### TASK PROMPT
Copy every item below word for word, with each line left unchanged.

### RECORDED DATA
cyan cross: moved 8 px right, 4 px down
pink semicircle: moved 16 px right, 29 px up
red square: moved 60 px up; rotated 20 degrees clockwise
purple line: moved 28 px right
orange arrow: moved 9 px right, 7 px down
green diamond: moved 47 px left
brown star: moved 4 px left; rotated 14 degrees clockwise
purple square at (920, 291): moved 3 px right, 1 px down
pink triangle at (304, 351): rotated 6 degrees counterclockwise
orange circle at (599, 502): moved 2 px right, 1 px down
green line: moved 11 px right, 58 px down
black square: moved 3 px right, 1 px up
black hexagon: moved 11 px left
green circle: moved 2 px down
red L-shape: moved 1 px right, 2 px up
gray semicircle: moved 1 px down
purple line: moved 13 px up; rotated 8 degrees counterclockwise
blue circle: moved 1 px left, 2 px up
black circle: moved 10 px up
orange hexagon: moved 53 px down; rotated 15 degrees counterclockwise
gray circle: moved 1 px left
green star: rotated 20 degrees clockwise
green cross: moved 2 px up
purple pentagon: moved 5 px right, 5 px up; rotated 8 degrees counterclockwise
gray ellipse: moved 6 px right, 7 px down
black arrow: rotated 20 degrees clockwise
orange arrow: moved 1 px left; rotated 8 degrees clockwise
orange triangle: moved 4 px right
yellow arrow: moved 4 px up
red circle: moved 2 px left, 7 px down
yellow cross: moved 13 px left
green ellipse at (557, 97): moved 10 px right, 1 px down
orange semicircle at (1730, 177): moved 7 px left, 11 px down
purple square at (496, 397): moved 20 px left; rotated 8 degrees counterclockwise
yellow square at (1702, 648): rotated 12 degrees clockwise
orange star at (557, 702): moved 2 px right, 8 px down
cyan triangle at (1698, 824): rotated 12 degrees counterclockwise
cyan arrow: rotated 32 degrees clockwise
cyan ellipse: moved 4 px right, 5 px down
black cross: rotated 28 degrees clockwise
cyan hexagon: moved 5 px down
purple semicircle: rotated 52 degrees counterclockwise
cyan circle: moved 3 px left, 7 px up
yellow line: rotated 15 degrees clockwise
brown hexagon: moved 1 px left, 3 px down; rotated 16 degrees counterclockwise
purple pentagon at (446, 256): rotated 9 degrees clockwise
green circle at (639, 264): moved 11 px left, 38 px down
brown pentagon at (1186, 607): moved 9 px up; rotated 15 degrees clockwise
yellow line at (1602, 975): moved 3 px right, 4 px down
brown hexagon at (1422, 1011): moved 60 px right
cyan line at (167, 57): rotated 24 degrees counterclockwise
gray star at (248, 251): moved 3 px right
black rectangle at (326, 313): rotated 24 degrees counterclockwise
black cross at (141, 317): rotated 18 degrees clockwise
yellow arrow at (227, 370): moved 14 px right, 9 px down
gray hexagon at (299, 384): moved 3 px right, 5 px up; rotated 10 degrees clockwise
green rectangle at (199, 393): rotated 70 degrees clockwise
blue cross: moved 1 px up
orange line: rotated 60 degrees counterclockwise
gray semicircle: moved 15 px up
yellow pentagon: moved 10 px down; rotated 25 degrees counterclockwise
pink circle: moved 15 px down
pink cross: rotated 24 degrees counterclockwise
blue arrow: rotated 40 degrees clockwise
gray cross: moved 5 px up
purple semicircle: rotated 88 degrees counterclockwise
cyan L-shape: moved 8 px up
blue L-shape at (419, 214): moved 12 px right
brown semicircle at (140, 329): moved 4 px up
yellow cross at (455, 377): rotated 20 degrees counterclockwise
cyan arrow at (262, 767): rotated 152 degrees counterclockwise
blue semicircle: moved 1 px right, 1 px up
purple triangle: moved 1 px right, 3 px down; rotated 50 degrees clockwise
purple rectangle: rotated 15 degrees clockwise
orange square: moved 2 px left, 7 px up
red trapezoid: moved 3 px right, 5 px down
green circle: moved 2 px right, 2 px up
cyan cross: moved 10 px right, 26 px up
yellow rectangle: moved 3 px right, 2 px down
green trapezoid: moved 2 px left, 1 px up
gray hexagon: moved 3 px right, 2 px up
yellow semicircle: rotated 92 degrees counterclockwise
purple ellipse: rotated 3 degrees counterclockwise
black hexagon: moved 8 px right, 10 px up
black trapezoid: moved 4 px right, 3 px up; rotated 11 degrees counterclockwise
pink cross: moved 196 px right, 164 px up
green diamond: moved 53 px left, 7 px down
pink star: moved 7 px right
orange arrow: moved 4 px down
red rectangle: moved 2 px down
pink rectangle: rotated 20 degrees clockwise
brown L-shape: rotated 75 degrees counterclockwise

### FULL OUTPUT
cyan cross: moved 8 px right, 4 px down
pink semicircle: moved 16 px right, 29 px up
red square: moved 60 px up; rotated 20 degrees clockwise
purple line: moved 28 px right
orange arrow: moved 9 px right, 7 px down
green diamond: moved 47 px left
brown star: moved 4 px left; rotated 14 degrees clockwise
purple square at (920, 291): moved 3 px right, 1 px down
pink triangle at (304, 351): rotated 6 degrees counterclockwise
orange circle at (599, 502): moved 2 px right, 1 px down
green line: moved 11 px right, 58 px down
black square: moved 3 px right, 1 px up
black hexagon: moved 11 px left
green circle: moved 2 px down
red L-shape: moved 1 px right, 2 px up
gray semicircle: moved 1 px down
purple line: moved 13 px up; rotated 8 degrees counterclockwise
blue circle: moved 1 px left, 2 px up
black circle: moved 10 px up
orange hexagon: moved 53 px down; rotated 15 degrees counterclockwise
gray circle: moved 1 px left
green star: rotated 20 degrees clockwise
green cross: moved 2 px up
purple pentagon: moved 5 px right, 5 px up; rotated 8 degrees counterclockwise
gray ellipse: moved 6 px right, 7 px down
black arrow: rotated 20 degrees clockwise
orange arrow: moved 1 px left; rotated 8 degrees clockwise
orange triangle: moved 4 px right
yellow arrow: moved 4 px up
red circle: moved 2 px left, 7 px down
yellow cross: moved 13 px left
green ellipse at (557, 97): moved 10 px right, 1 px down
orange semicircle at (1730, 177): moved 7 px left, 11 px down
purple square at (496, 397): moved 20 px left; rotated 8 degrees counterclockwise
yellow square at (1702, 648): rotated 12 degrees clockwise
orange star at (557, 702): moved 2 px right, 8 px down
cyan triangle at (1698, 824): rotated 12 degrees counterclockwise
cyan arrow: rotated 32 degrees clockwise
cyan ellipse: moved 4 px right, 5 px down
black cross: rotated 28 degrees clockwise
cyan hexagon: moved 5 px down
purple semicircle: rotated 52 degrees counterclockwise
cyan circle: moved 3 px left, 7 px up
yellow line: rotated 15 degrees clockwise
brown hexagon: moved 1 px left, 3 px down; rotated 16 degrees counterclockwise
purple pentagon at (446, 256): rotated 9 degrees clockwise
green circle at (639, 264): moved 11 px left, 38 px down
brown pentagon at (1186, 607): moved 9 px up; rotated 15 degrees clockwise
yellow line at (1602, 975): moved 3 px right, 4 px down
brown hexagon at (1422, 1011): moved 60 px right
cyan line at (167, 57): rotated 24 degrees counterclockwise
gray star at (248, 251): moved 3 px right
black rectangle at (326, 313): rotated 24 degrees counterclockwise
black cross at (141, 317): rotated 18 degrees clockwise
yellow arrow at (227, 370): moved 14 px right, 9 px down
gray hexagon at (299, 384): moved 3 px right, 5 px up; rotated 10 degrees clockwise
green rectangle at (199, 393): rotated 70 degrees clockwise
blue cross: moved 1 px up
orange line: rotated 60 degrees counterclockwise
gray semicircle: moved 15 px up
yellow pentagon: moved 10 px down; rotated 25 degrees counterclockwise
pink circle: moved 15 px down
pink cross: rotated 24 degrees counterclockwise
blue arrow: rotated 40 degrees clockwise
gray cross: moved 5 px up
purple semicircle: rotated 88 degrees counterclockwise
cyan L-shape: moved 8 px up
blue L-shape at (419, 214): moved 12 px right
brown semicircle at (140, 329): moved 4 px up
yellow cross at (455, 377): rotated 20 degrees counterclockwise
cyan arrow at (262, 767): rotated 152 degrees counterclockwise
blue semicircle: moved 1 px right, 1 px up
purple triangle: moved 1 px right, 3 px down; rotated 50 degrees clockwise
purple rectangle: rotated 15 degrees clockwise
orange square: moved 2 px left, 7 px up
red trapezoid: moved 3 px right, 5 px down
green circle: moved 2 px right, 2 px up
cyan cross: moved 10 px right, 26 px up
yellow rectangle: moved 3 px right, 2 px down
green trapezoid: moved 2 px left, 1 px up
gray hexagon: moved 3 px right, 2 px up
yellow semicircle: rotated 92 degrees counterclockwise
purple ellipse: rotated 3 degrees counterclockwise
black hexagon: moved 8 px right, 10 px up
black trapezoid: moved 4 px right, 3 px up; rotated 11 degrees counterclockwise
pink cross: moved 196 px right, 164 px up
green diamond: moved 53 px left, 7 px down
pink star: moved 7 px right
orange arrow: moved 4 px down
red rectangle: moved 2 px down
pink rectangle: rotated 20 degrees clockwise
brown L-shape: rotated 75 degrees counterclockwise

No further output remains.